TASK DETAILS: All entries are to be transcribed verbatim, but images are not carried over.

Records excerpted from a collection:
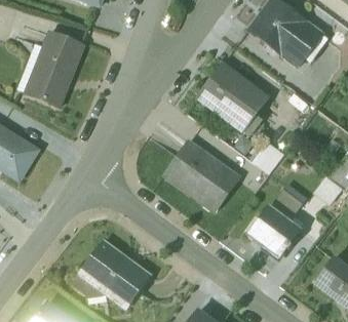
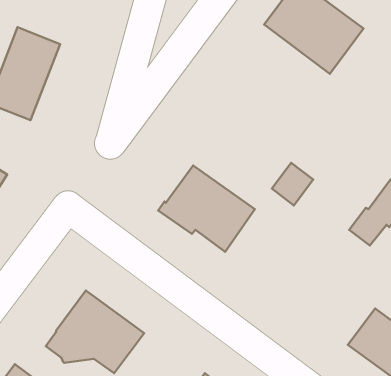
building: [194,61,270,136] -> none
building: [245,184,306,260] -> none

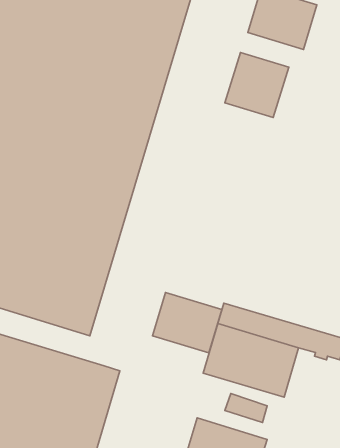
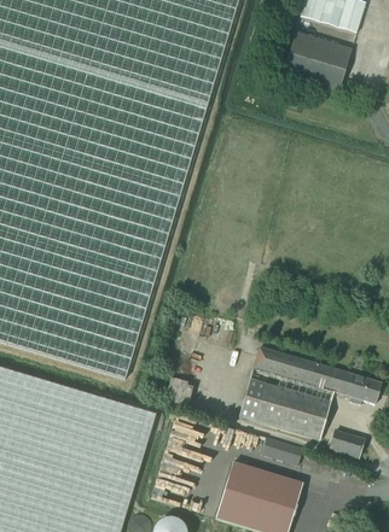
building: [225,53,289,117] -> none
building: [153,293,222,353] -> none
building: none -> [329,429,365,458]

SOLUTION TO THE PROBLEM:
building: [194,61,270,136] -> none
building: [245,184,306,260] -> none

building: [225,53,289,117] -> none
building: [153,293,222,353] -> none
building: none -> [329,429,365,458]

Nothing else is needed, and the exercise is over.